Problem:
Retype the records below exactly as they stand, omitting the pictures.

Available records:
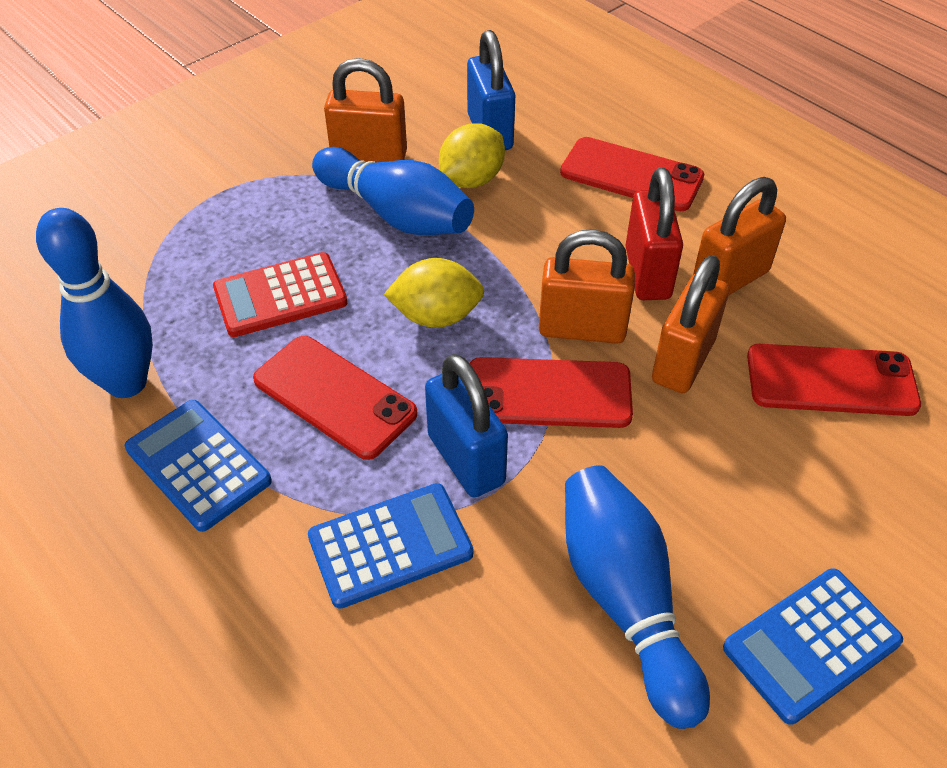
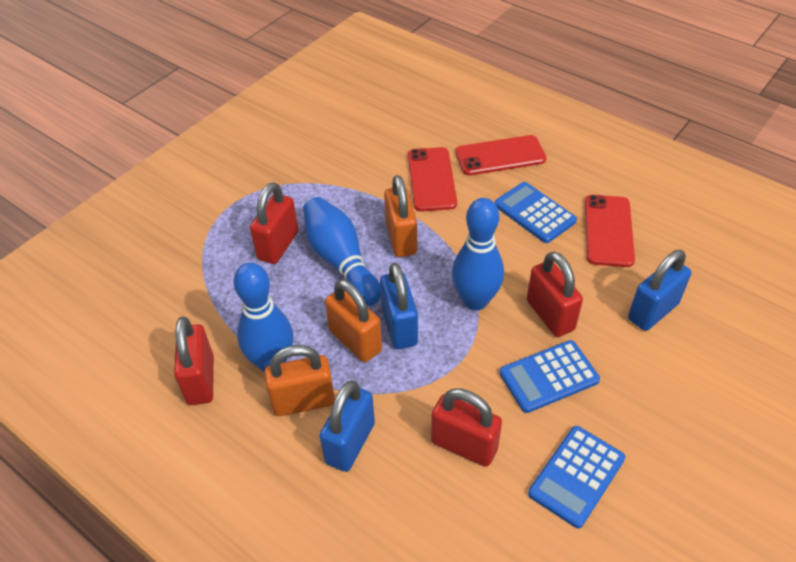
blue padlock: 2 -> 3
orange padlock: 4 -> 3
red calculator: 1 -> 0
red padlock: 1 -> 4
red phone: 4 -> 3
yellow lemon: 2 -> 0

Solved problem:
blue padlock: 2 -> 3
orange padlock: 4 -> 3
red calculator: 1 -> 0
red padlock: 1 -> 4
red phone: 4 -> 3
yellow lemon: 2 -> 0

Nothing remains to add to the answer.